RECORDS TO USE:
═══
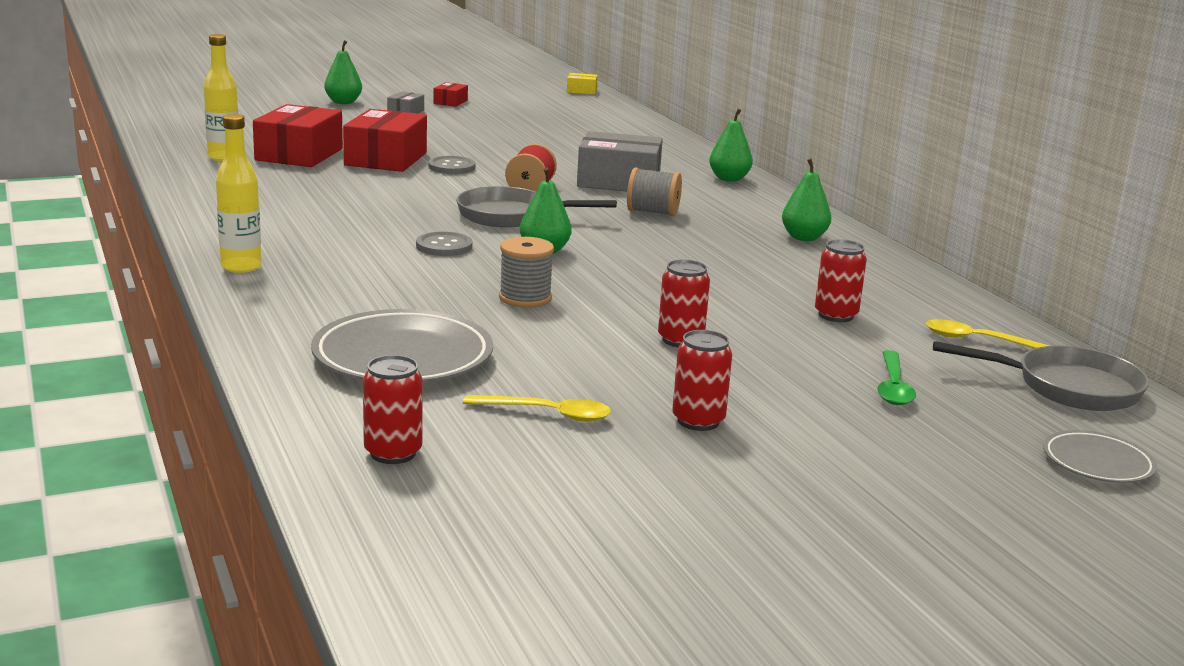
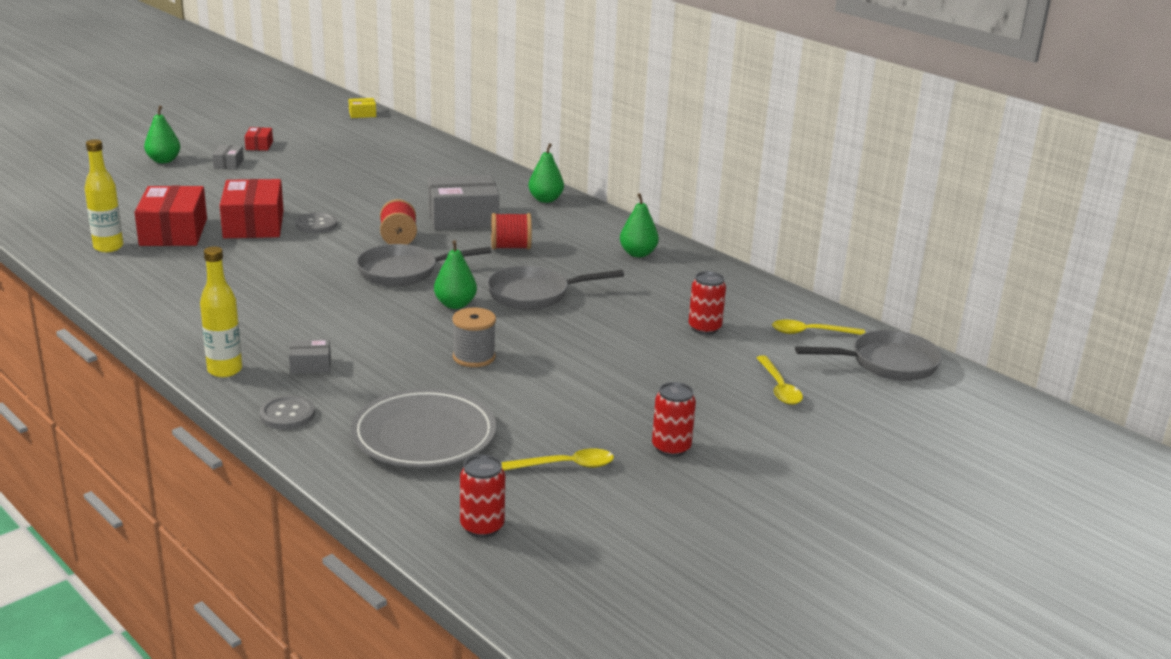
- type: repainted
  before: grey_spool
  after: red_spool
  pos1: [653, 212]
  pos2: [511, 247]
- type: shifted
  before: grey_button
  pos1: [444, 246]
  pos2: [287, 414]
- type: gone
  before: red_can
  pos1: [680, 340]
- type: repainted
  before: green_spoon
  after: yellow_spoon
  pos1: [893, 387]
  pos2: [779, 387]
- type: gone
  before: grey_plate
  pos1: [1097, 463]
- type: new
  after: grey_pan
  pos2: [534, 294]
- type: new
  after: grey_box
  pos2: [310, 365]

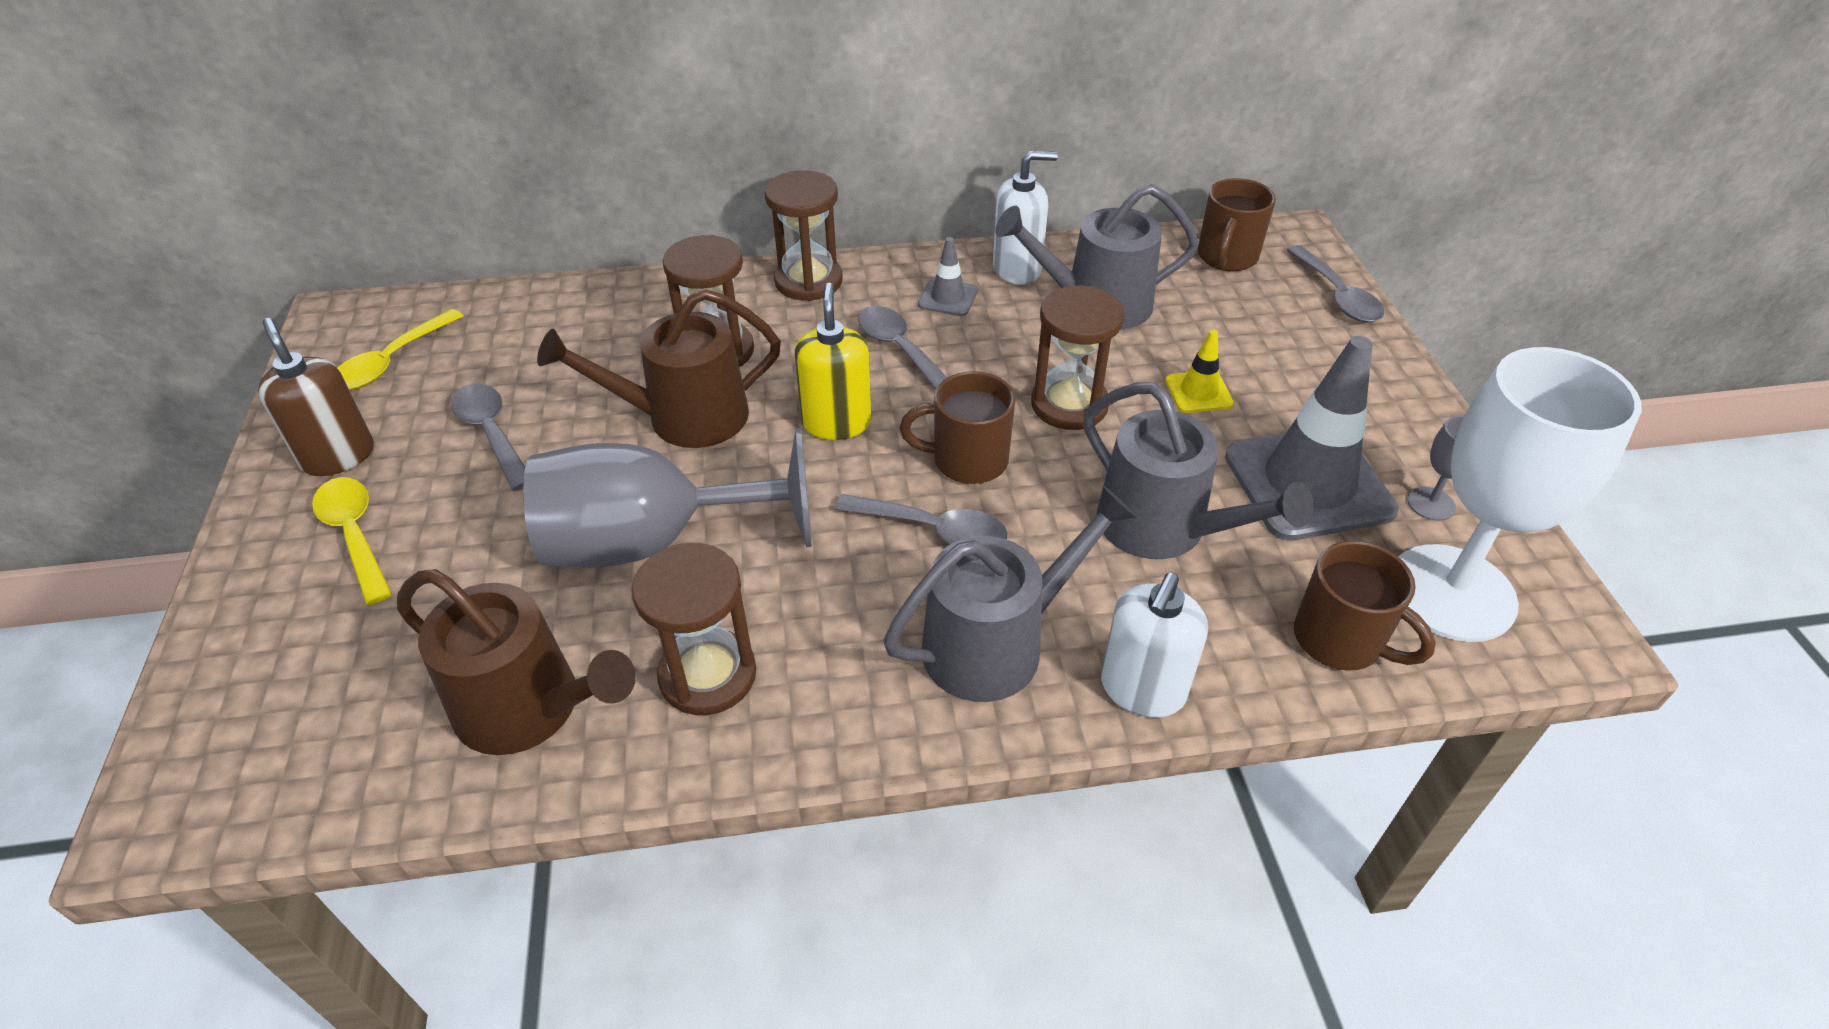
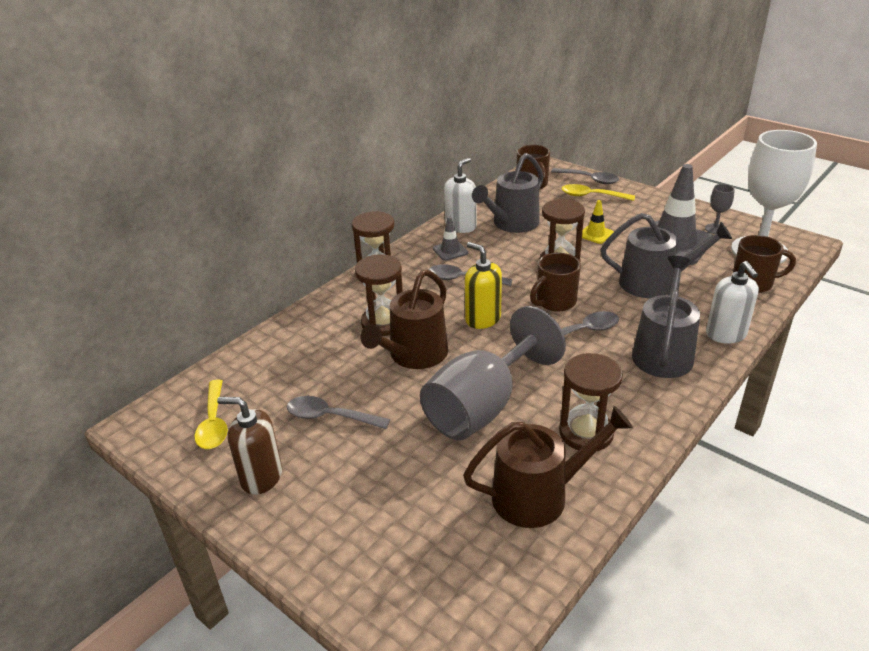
- type: shifted
  before: yellow_spoon
  pos1: [355, 535]
  pos2: [592, 196]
═══
ACTIVITY: Return every record above exactly as written, but drop the pictures.

RESULT FOR THIS EXERCISE:
- type: repainted
  before: grey_spool
  after: red_spool
  pos1: [653, 212]
  pos2: [511, 247]
- type: shifted
  before: grey_button
  pos1: [444, 246]
  pos2: [287, 414]
- type: gone
  before: red_can
  pos1: [680, 340]
- type: repainted
  before: green_spoon
  after: yellow_spoon
  pos1: [893, 387]
  pos2: [779, 387]
- type: gone
  before: grey_plate
  pos1: [1097, 463]
- type: new
  after: grey_pan
  pos2: [534, 294]
- type: new
  after: grey_box
  pos2: [310, 365]

- type: shifted
  before: yellow_spoon
  pos1: [355, 535]
  pos2: [592, 196]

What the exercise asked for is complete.